▶ _To do_
Below are the records; restate word for word the lines from the first through the one containing "SOIL pin GND: 3V3 -> GND", and only those.

[Opening Material supplied section]

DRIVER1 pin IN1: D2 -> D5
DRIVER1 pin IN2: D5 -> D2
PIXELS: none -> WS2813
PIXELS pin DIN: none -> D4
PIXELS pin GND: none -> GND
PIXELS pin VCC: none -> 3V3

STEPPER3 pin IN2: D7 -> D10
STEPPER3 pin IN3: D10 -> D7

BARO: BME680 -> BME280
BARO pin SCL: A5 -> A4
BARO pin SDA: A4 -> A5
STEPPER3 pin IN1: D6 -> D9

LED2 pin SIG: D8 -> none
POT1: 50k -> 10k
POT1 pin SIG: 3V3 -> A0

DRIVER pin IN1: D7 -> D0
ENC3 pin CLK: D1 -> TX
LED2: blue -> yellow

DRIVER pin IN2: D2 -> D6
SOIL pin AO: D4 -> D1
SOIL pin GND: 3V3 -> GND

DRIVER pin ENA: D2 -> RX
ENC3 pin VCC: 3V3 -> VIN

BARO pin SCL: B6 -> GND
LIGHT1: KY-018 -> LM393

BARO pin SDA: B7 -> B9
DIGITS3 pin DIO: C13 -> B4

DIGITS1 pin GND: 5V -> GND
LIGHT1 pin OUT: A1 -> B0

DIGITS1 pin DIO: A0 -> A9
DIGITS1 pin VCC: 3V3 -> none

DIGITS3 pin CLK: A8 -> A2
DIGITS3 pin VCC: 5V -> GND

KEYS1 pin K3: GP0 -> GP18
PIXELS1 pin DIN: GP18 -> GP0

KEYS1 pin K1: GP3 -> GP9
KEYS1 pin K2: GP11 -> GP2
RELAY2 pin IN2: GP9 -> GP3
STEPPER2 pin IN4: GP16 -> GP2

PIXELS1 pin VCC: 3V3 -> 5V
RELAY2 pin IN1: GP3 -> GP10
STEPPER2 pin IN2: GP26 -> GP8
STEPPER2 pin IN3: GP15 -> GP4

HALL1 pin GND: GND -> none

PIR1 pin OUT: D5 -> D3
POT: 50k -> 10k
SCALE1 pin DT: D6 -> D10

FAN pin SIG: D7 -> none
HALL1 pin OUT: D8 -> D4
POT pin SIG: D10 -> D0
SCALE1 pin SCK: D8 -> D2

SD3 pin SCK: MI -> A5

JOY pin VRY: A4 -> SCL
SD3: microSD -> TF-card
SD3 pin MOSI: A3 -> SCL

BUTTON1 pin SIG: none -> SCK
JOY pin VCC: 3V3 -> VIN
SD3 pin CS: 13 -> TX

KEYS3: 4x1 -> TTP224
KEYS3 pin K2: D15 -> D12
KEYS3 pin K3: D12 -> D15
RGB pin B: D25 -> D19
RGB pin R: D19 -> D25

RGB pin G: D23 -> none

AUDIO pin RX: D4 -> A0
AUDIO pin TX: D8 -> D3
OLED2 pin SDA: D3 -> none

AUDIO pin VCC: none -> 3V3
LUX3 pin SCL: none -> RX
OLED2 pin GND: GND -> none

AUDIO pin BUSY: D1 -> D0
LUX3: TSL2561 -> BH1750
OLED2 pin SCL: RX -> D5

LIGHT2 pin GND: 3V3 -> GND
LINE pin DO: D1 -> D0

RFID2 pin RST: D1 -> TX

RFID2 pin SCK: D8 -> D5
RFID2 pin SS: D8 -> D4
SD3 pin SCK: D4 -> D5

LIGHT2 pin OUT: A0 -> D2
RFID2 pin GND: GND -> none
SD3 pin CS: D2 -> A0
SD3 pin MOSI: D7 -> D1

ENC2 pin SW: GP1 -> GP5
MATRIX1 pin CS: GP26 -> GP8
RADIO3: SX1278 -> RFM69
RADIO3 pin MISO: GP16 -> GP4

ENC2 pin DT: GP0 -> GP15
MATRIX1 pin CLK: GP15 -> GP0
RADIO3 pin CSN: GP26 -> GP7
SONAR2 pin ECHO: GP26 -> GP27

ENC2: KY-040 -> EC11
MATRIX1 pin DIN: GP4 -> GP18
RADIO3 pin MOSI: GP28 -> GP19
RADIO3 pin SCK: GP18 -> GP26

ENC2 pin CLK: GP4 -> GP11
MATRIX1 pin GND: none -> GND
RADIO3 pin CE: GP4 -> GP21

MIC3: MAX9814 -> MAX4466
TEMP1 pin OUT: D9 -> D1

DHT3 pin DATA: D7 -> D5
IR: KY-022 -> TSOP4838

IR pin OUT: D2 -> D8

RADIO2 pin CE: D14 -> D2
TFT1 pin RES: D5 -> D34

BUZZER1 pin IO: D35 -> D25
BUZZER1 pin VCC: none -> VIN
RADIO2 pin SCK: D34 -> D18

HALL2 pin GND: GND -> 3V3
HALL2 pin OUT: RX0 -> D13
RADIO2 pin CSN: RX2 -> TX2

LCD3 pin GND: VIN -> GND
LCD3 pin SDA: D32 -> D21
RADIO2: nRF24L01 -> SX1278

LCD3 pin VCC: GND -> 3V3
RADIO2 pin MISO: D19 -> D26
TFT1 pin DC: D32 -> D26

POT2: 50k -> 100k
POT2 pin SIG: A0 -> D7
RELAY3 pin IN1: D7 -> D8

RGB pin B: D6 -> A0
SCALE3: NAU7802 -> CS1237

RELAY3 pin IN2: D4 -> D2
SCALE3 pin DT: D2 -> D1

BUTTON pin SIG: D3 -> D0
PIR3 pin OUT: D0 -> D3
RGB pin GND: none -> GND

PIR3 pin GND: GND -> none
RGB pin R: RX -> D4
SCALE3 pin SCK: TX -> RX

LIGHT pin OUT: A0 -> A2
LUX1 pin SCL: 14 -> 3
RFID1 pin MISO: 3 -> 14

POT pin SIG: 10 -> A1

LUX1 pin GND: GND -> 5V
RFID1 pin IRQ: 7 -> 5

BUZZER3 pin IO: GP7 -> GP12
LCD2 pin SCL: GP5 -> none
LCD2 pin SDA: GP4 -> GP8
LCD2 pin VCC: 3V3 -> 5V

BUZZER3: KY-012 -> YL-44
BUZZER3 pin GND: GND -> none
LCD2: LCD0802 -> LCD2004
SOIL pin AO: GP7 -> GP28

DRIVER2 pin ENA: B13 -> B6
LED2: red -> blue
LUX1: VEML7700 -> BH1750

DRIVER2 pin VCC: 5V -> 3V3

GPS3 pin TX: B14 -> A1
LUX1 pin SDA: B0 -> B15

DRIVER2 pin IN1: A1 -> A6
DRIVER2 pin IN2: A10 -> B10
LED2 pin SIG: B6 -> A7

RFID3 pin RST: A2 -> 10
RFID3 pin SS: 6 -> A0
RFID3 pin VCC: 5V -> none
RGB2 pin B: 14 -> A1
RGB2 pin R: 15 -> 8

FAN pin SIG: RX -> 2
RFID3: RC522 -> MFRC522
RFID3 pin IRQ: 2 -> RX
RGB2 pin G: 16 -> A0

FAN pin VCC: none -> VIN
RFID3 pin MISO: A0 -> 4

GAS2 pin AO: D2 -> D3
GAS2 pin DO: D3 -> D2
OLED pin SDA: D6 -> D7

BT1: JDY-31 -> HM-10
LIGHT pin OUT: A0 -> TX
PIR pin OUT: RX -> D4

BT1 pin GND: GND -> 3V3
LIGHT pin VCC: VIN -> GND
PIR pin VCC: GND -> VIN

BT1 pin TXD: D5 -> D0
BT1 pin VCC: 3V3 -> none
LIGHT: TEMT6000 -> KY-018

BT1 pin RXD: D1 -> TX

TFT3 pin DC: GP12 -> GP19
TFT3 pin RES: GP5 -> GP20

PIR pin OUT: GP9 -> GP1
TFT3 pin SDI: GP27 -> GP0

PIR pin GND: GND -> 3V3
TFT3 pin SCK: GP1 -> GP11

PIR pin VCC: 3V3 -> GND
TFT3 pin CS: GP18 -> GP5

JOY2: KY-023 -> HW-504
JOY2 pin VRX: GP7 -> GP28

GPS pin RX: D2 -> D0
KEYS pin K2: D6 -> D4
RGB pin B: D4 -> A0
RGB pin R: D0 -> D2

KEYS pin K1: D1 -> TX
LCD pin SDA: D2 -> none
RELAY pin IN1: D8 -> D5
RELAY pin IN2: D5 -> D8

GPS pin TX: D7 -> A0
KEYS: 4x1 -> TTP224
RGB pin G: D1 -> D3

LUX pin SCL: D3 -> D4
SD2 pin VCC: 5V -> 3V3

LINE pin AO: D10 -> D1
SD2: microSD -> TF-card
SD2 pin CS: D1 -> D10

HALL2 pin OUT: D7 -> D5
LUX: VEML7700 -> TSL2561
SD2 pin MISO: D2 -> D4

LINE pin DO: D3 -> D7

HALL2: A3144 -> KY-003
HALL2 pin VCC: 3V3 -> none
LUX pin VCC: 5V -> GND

[Closing Material supplied section]

▶ _Finished exercise_
DRIVER1 pin IN1: D2 -> D5
DRIVER1 pin IN2: D5 -> D2
PIXELS: none -> WS2813
PIXELS pin DIN: none -> D4
PIXELS pin GND: none -> GND
PIXELS pin VCC: none -> 3V3

STEPPER3 pin IN2: D7 -> D10
STEPPER3 pin IN3: D10 -> D7

BARO: BME680 -> BME280
BARO pin SCL: A5 -> A4
BARO pin SDA: A4 -> A5
STEPPER3 pin IN1: D6 -> D9

LED2 pin SIG: D8 -> none
POT1: 50k -> 10k
POT1 pin SIG: 3V3 -> A0

DRIVER pin IN1: D7 -> D0
ENC3 pin CLK: D1 -> TX
LED2: blue -> yellow

DRIVER pin IN2: D2 -> D6
SOIL pin AO: D4 -> D1
SOIL pin GND: 3V3 -> GND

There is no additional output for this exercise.